START Given entries

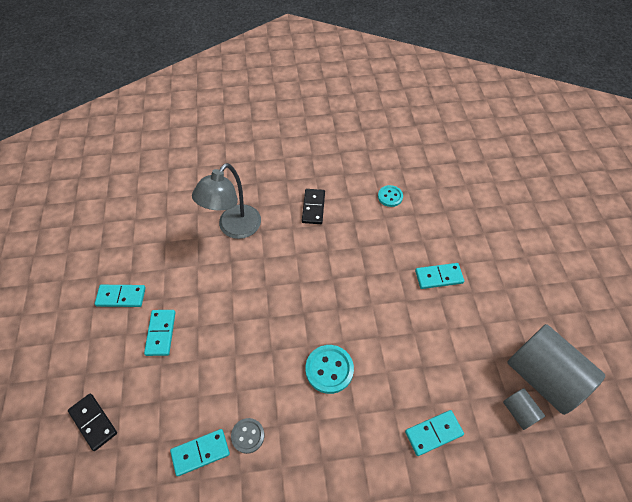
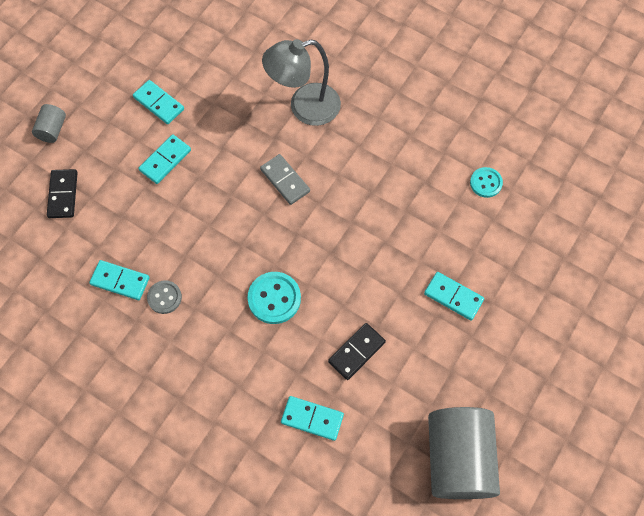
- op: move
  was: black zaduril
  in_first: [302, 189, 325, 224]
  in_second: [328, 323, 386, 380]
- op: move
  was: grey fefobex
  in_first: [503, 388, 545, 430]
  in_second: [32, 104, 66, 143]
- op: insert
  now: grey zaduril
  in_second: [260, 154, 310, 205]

END Given entries

* _Required work_
Please make your reply exactly the lines from the one containing "- op: insert" through the end of the entries above, and nothing more.

* _Answer space_
- op: insert
  now: grey zaduril
  in_second: [260, 154, 310, 205]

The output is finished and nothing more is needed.